■ Work request
When you have gone through the entries below, state how many lines include the word "plus" and write nothing else.

■ Dataset content
****************************************

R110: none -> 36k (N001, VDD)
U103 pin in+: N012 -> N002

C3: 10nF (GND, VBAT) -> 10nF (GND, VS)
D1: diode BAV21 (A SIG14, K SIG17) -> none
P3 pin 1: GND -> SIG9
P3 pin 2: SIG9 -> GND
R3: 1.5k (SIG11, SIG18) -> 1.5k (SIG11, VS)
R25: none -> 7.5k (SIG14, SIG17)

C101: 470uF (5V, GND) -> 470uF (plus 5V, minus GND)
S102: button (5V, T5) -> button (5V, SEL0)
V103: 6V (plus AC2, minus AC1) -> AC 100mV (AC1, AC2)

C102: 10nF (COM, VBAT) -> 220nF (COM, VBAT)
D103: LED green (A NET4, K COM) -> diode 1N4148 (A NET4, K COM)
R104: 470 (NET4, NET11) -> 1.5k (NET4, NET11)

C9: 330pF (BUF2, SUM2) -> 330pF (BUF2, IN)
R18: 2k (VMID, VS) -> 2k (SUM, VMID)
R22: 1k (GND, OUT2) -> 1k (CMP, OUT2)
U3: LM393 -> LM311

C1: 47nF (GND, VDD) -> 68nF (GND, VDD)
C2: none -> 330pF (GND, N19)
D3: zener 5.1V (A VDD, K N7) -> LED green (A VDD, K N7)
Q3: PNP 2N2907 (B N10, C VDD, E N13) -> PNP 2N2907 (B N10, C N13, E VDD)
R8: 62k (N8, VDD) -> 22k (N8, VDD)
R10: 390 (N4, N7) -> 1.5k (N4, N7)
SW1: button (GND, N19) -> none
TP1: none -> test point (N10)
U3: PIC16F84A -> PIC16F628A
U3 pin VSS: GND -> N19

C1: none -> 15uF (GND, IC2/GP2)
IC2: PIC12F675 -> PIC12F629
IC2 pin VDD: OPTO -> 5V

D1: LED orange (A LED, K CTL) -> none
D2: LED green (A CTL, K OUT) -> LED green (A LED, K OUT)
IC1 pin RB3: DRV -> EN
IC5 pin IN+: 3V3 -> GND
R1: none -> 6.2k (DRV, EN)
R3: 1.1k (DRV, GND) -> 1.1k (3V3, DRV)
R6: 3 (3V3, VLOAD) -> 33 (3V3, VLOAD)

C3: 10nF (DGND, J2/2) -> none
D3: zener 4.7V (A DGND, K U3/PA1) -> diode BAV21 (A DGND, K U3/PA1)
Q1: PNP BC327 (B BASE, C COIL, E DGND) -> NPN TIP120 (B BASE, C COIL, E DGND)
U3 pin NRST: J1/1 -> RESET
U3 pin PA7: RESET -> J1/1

****************************************

■ Solution to this task
2